▸ Work item
In the entries below, identify every line with the string "diode" and copy it.

▸ Source data
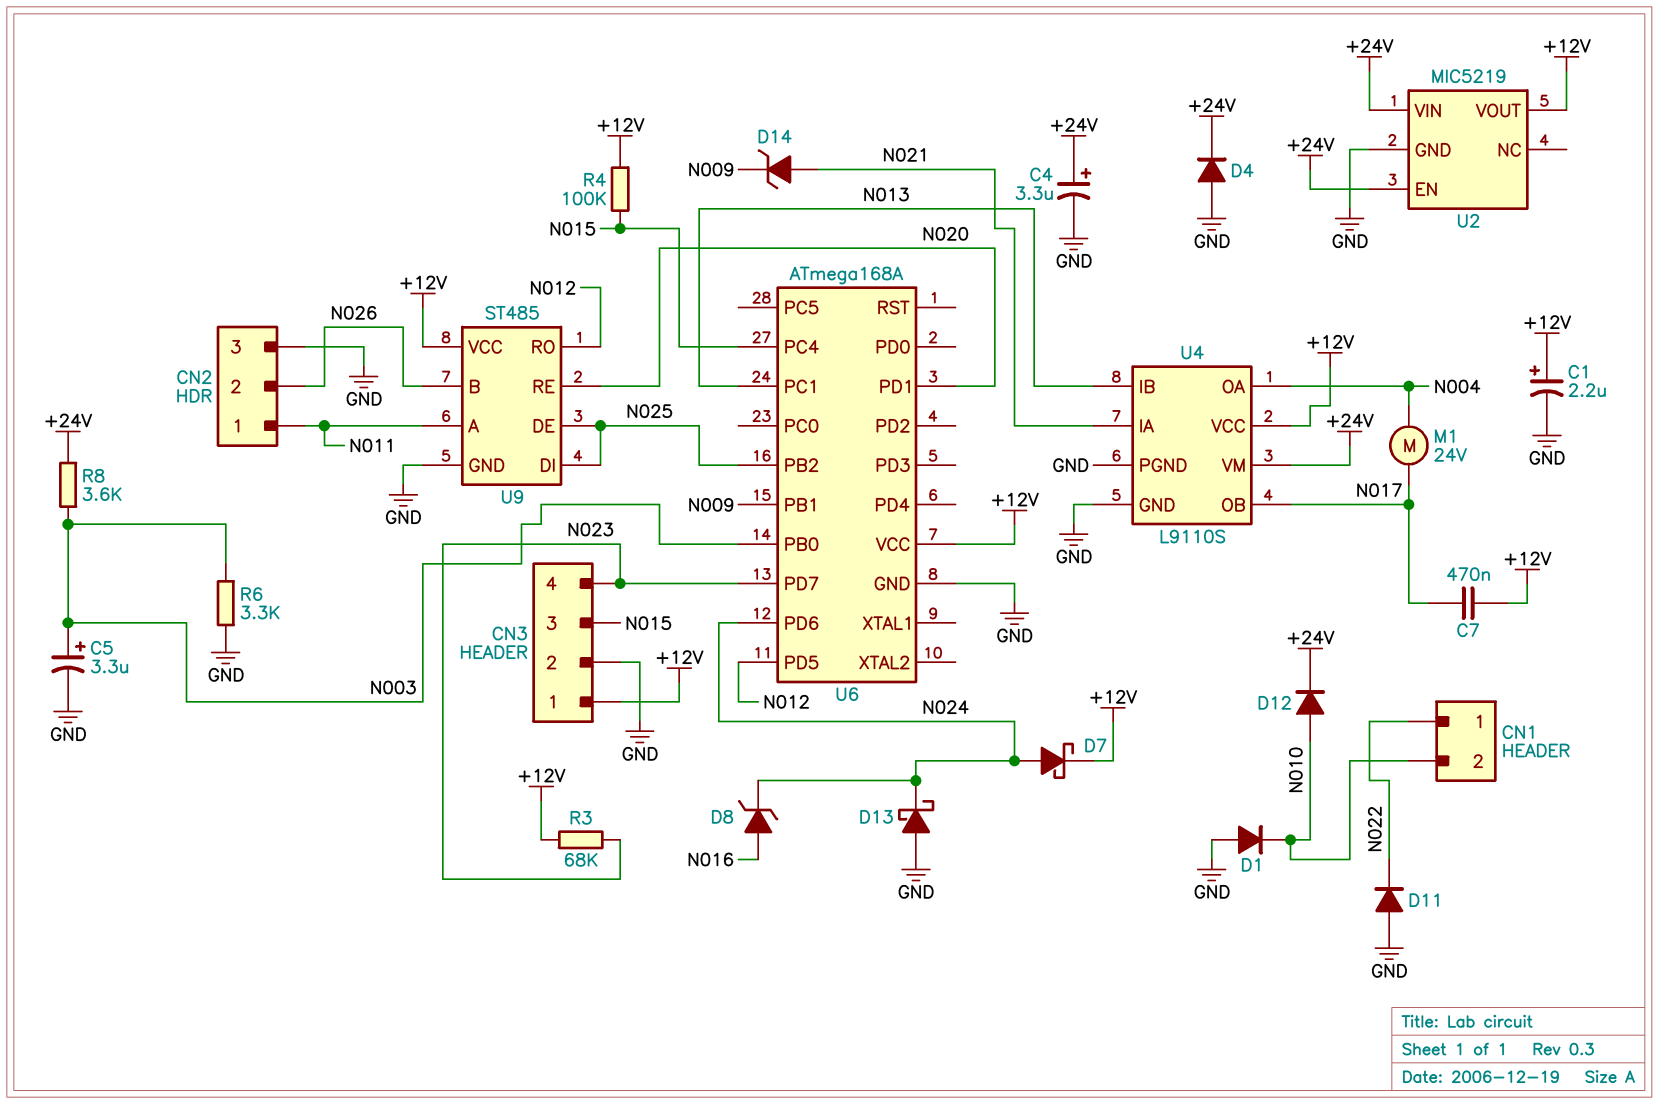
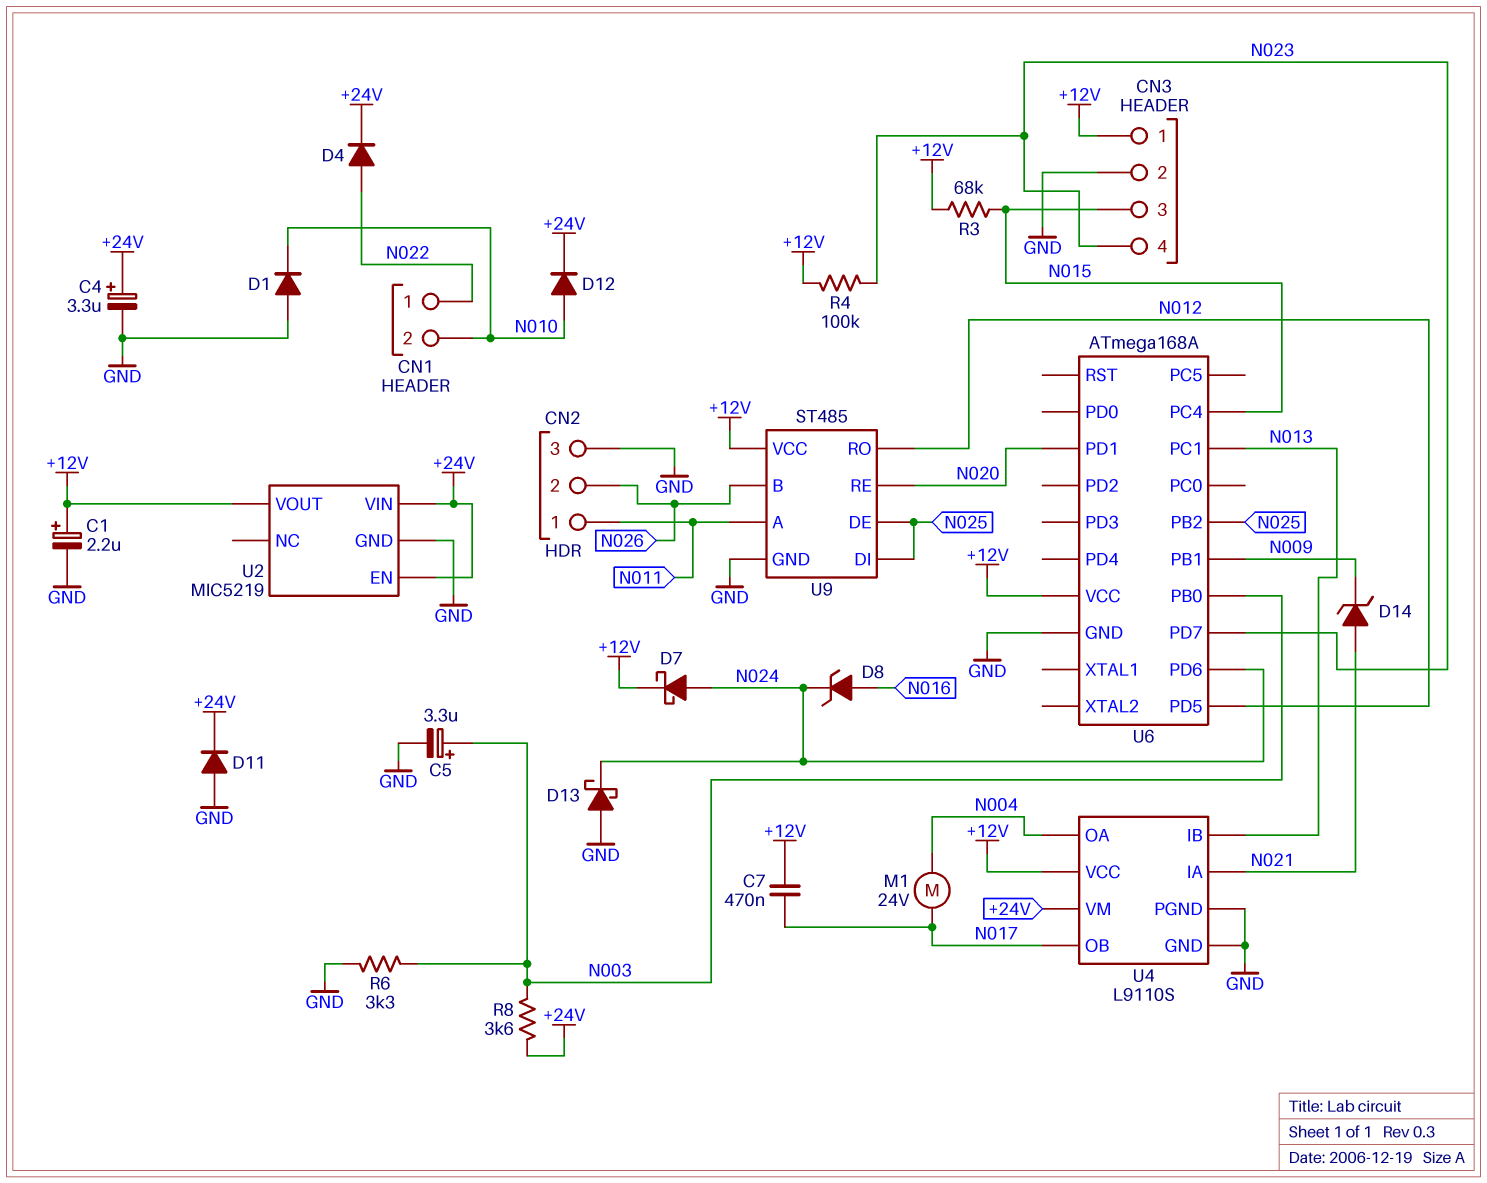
D4: diode (A GND, K +24V) -> diode (A N022, K +24V)
D11: diode (A GND, K N022) -> diode (A GND, K +24V)
R3: 68k (+12V, N023) -> 68k (+12V, N015)
R4: 100k (+12V, N015) -> 100k (+12V, N023)

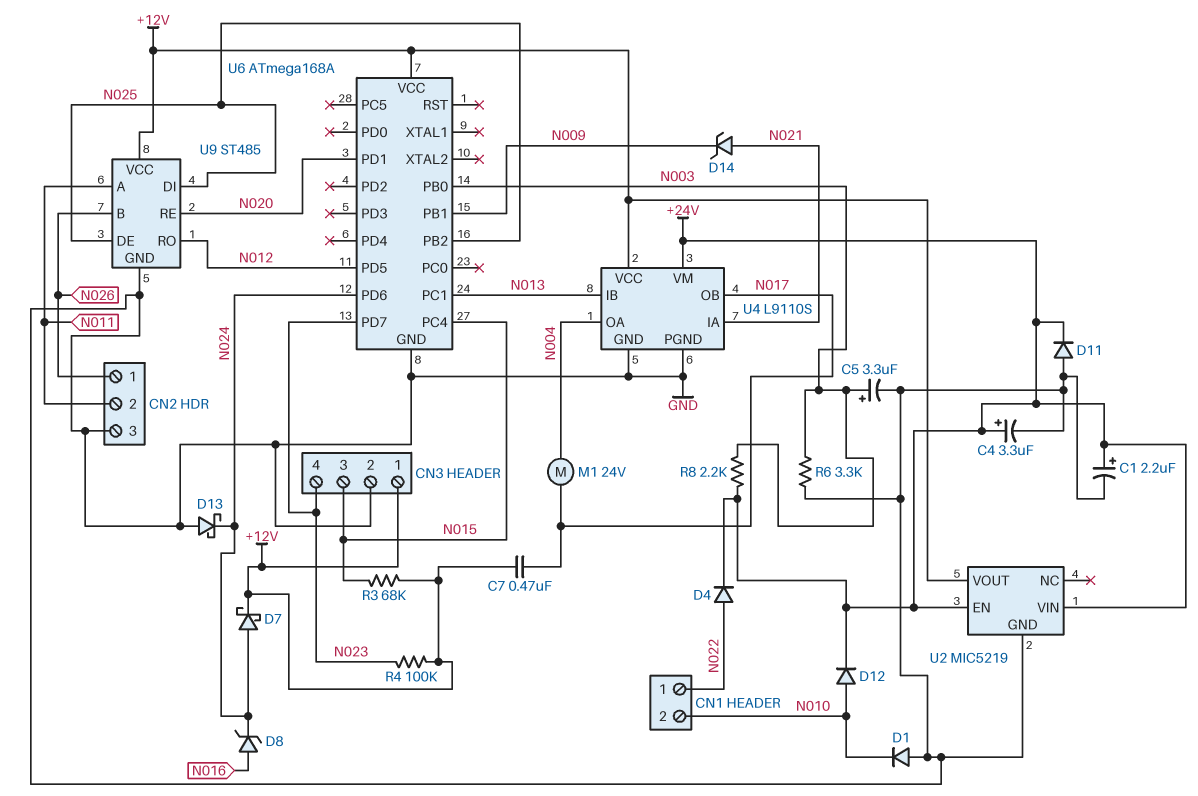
C1: 2.2uF (plus +12V, minus GND) -> 2.2uF (plus +24V, minus GND)
CN2 pin 1: N011 -> N026
CN2 pin 2: N026 -> N011
R8: 3.6k (+24V, N003) -> 2.2k (+24V, N003)

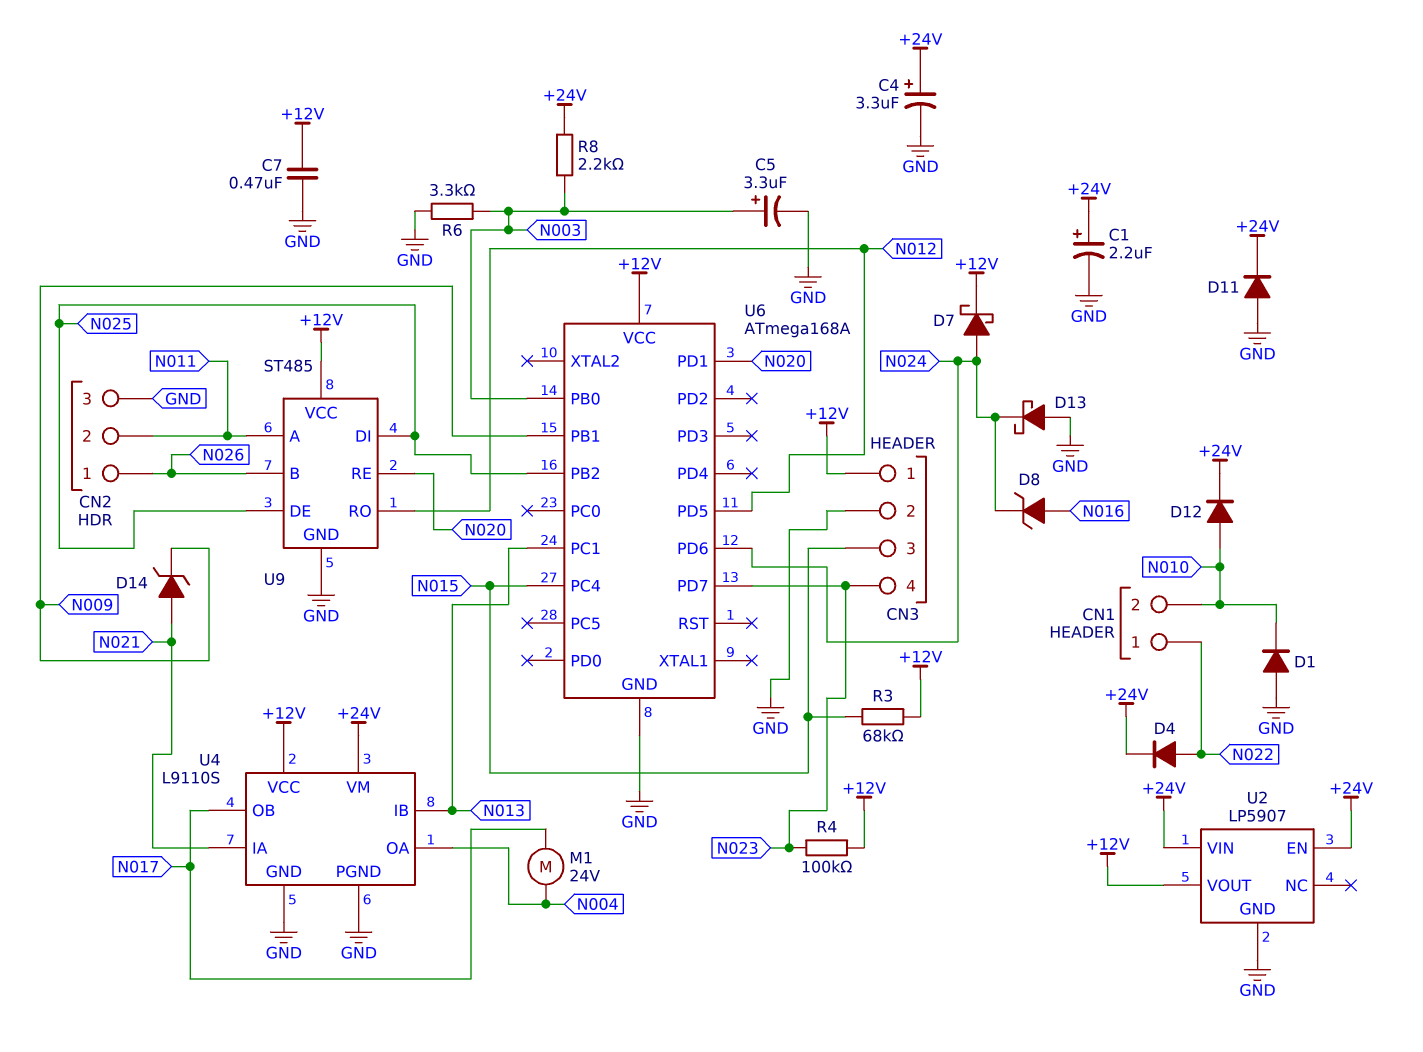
C7: 470nF (+12V, N017) -> 470nF (+12V, GND)
U2: MIC5219 -> LP5907

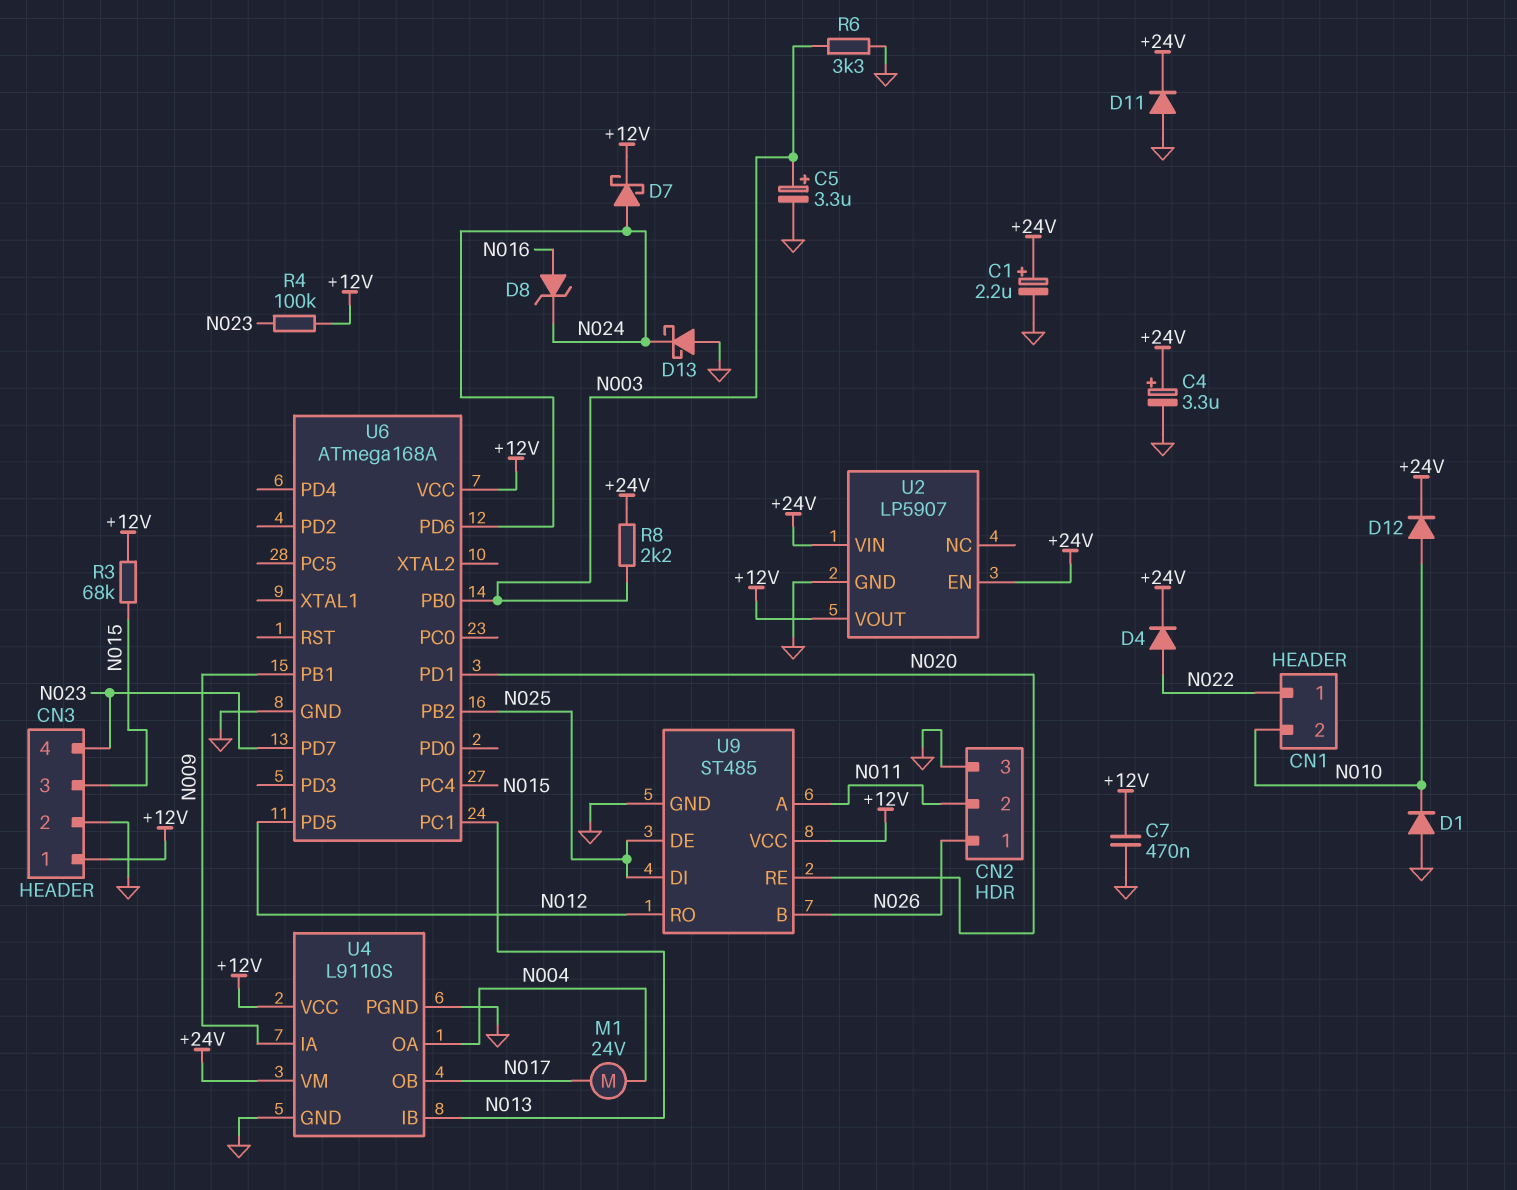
D14: zener (A N021, K N009) -> none
U4 pin IA: N021 -> N009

▸ Response below
D4: diode (A GND, K +24V) -> diode (A N022, K +24V)
D11: diode (A GND, K N022) -> diode (A GND, K +24V)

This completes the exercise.